Exercise materials ::
- Opening Delimiter -

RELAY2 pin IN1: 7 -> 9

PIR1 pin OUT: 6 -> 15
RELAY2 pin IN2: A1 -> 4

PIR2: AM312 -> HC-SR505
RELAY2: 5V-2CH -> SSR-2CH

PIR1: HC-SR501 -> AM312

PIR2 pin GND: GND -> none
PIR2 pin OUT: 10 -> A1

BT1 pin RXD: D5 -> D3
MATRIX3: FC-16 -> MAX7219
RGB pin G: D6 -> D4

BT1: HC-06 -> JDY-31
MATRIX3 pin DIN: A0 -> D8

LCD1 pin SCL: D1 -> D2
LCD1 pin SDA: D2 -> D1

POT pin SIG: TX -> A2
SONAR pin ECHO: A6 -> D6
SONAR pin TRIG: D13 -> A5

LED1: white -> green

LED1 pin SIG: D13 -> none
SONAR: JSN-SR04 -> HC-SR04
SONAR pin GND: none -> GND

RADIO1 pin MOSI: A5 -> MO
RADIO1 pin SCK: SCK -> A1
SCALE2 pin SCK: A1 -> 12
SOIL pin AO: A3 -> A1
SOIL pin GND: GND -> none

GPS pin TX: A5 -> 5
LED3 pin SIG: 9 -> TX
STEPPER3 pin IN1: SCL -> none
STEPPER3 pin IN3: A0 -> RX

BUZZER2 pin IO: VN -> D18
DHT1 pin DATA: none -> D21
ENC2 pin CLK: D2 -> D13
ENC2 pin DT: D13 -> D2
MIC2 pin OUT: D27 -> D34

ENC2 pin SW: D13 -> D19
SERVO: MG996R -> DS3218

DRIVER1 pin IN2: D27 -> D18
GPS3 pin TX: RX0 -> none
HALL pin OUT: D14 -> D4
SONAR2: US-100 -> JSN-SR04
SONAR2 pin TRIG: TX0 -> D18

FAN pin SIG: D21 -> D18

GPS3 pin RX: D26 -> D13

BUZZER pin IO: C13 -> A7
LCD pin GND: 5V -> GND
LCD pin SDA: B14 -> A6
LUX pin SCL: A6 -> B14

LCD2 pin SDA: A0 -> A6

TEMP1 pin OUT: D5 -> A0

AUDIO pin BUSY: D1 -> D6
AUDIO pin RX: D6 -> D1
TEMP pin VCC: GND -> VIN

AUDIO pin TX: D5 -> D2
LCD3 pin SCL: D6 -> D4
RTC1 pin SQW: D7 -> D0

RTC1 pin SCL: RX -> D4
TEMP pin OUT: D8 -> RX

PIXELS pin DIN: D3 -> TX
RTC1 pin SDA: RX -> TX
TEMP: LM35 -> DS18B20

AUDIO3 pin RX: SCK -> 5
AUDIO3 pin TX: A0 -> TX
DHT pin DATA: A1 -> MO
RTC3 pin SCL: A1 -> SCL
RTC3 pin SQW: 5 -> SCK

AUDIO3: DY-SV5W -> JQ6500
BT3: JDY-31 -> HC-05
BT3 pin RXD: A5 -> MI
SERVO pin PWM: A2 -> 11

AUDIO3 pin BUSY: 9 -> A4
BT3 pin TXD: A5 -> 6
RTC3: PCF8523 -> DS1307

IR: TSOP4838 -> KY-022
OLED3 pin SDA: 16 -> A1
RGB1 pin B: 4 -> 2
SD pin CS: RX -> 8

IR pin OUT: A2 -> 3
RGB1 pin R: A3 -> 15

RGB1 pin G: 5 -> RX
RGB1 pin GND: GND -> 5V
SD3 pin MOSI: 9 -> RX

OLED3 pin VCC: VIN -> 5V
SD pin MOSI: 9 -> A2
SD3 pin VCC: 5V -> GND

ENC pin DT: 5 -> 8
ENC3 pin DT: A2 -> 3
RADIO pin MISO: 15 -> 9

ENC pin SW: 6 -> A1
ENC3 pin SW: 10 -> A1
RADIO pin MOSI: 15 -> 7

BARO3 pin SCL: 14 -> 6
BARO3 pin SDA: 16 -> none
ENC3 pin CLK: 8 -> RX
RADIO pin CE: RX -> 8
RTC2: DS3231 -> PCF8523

- Closing Delimiter -

Try it :: When you reply, retype each line exactly as it appears above.

Answer for the task ::
RELAY2 pin IN1: 7 -> 9

PIR1 pin OUT: 6 -> 15
RELAY2 pin IN2: A1 -> 4

PIR2: AM312 -> HC-SR505
RELAY2: 5V-2CH -> SSR-2CH

PIR1: HC-SR501 -> AM312

PIR2 pin GND: GND -> none
PIR2 pin OUT: 10 -> A1

BT1 pin RXD: D5 -> D3
MATRIX3: FC-16 -> MAX7219
RGB pin G: D6 -> D4

BT1: HC-06 -> JDY-31
MATRIX3 pin DIN: A0 -> D8

LCD1 pin SCL: D1 -> D2
LCD1 pin SDA: D2 -> D1

POT pin SIG: TX -> A2
SONAR pin ECHO: A6 -> D6
SONAR pin TRIG: D13 -> A5

LED1: white -> green

LED1 pin SIG: D13 -> none
SONAR: JSN-SR04 -> HC-SR04
SONAR pin GND: none -> GND

RADIO1 pin MOSI: A5 -> MO
RADIO1 pin SCK: SCK -> A1
SCALE2 pin SCK: A1 -> 12
SOIL pin AO: A3 -> A1
SOIL pin GND: GND -> none

GPS pin TX: A5 -> 5
LED3 pin SIG: 9 -> TX
STEPPER3 pin IN1: SCL -> none
STEPPER3 pin IN3: A0 -> RX

BUZZER2 pin IO: VN -> D18
DHT1 pin DATA: none -> D21
ENC2 pin CLK: D2 -> D13
ENC2 pin DT: D13 -> D2
MIC2 pin OUT: D27 -> D34

ENC2 pin SW: D13 -> D19
SERVO: MG996R -> DS3218

DRIVER1 pin IN2: D27 -> D18
GPS3 pin TX: RX0 -> none
HALL pin OUT: D14 -> D4
SONAR2: US-100 -> JSN-SR04
SONAR2 pin TRIG: TX0 -> D18

FAN pin SIG: D21 -> D18

GPS3 pin RX: D26 -> D13

BUZZER pin IO: C13 -> A7
LCD pin GND: 5V -> GND
LCD pin SDA: B14 -> A6
LUX pin SCL: A6 -> B14

LCD2 pin SDA: A0 -> A6

TEMP1 pin OUT: D5 -> A0

AUDIO pin BUSY: D1 -> D6
AUDIO pin RX: D6 -> D1
TEMP pin VCC: GND -> VIN

AUDIO pin TX: D5 -> D2
LCD3 pin SCL: D6 -> D4
RTC1 pin SQW: D7 -> D0

RTC1 pin SCL: RX -> D4
TEMP pin OUT: D8 -> RX

PIXELS pin DIN: D3 -> TX
RTC1 pin SDA: RX -> TX
TEMP: LM35 -> DS18B20

AUDIO3 pin RX: SCK -> 5
AUDIO3 pin TX: A0 -> TX
DHT pin DATA: A1 -> MO
RTC3 pin SCL: A1 -> SCL
RTC3 pin SQW: 5 -> SCK

AUDIO3: DY-SV5W -> JQ6500
BT3: JDY-31 -> HC-05
BT3 pin RXD: A5 -> MI
SERVO pin PWM: A2 -> 11

AUDIO3 pin BUSY: 9 -> A4
BT3 pin TXD: A5 -> 6
RTC3: PCF8523 -> DS1307

IR: TSOP4838 -> KY-022
OLED3 pin SDA: 16 -> A1
RGB1 pin B: 4 -> 2
SD pin CS: RX -> 8

IR pin OUT: A2 -> 3
RGB1 pin R: A3 -> 15

RGB1 pin G: 5 -> RX
RGB1 pin GND: GND -> 5V
SD3 pin MOSI: 9 -> RX

OLED3 pin VCC: VIN -> 5V
SD pin MOSI: 9 -> A2
SD3 pin VCC: 5V -> GND

ENC pin DT: 5 -> 8
ENC3 pin DT: A2 -> 3
RADIO pin MISO: 15 -> 9

ENC pin SW: 6 -> A1
ENC3 pin SW: 10 -> A1
RADIO pin MOSI: 15 -> 7

BARO3 pin SCL: 14 -> 6
BARO3 pin SDA: 16 -> none
ENC3 pin CLK: 8 -> RX
RADIO pin CE: RX -> 8
RTC2: DS3231 -> PCF8523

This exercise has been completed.